*ASSIGNMENT:* Retype each entry exactly. Skip any pictures.

*DATA EXTRACT:*
____________________

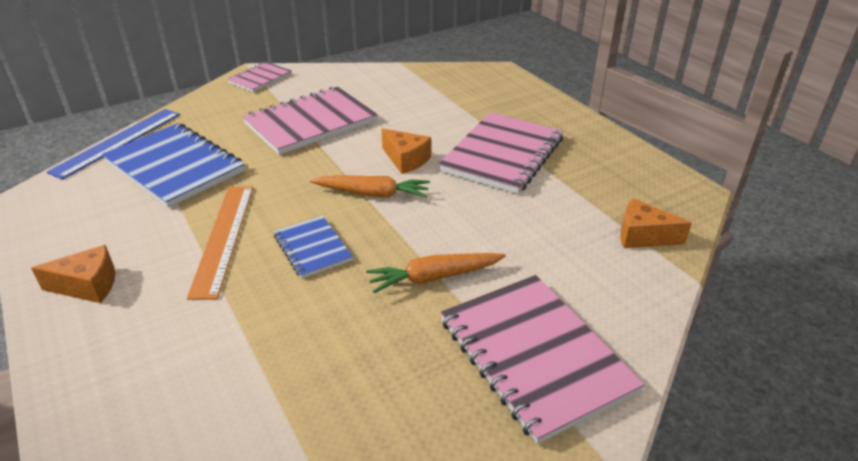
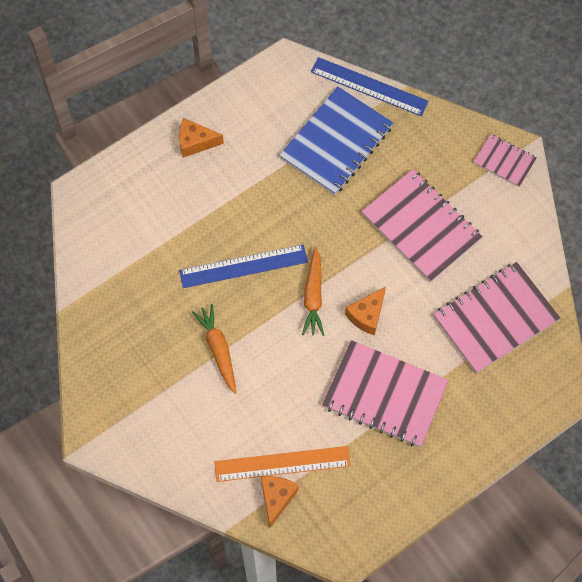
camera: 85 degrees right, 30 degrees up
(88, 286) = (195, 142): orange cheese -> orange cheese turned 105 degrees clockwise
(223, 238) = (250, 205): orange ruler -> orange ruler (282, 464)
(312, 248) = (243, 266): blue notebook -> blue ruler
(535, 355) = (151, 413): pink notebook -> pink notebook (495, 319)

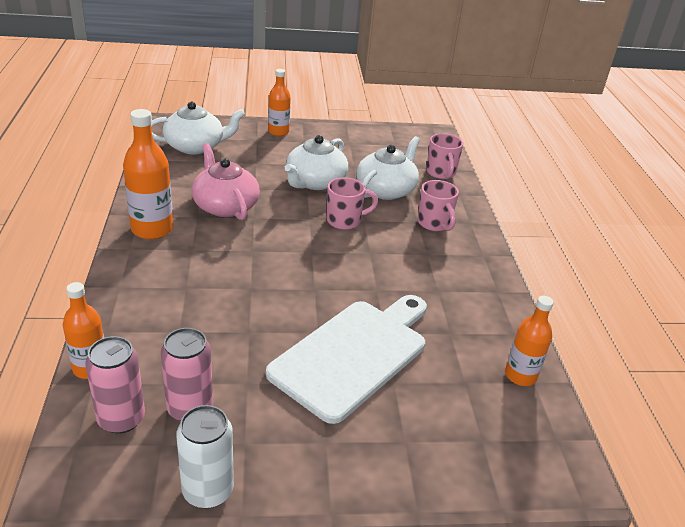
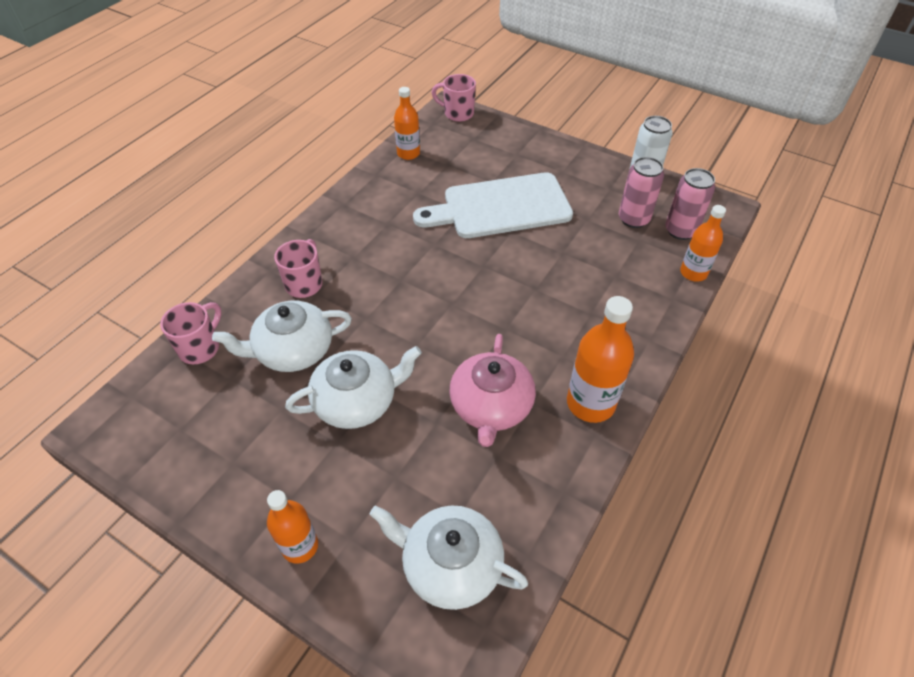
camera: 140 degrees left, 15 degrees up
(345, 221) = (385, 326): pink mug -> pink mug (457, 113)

____________________

*EXERCISE SOLUTION:*
camera: 85 degrees right, 30 degrees up
(88, 286) = (195, 142): orange cheese -> orange cheese turned 105 degrees clockwise
(223, 238) = (250, 205): orange ruler -> orange ruler (282, 464)
(312, 248) = (243, 266): blue notebook -> blue ruler
(535, 355) = (151, 413): pink notebook -> pink notebook (495, 319)

camera: 140 degrees left, 15 degrees up
(345, 221) = (385, 326): pink mug -> pink mug (457, 113)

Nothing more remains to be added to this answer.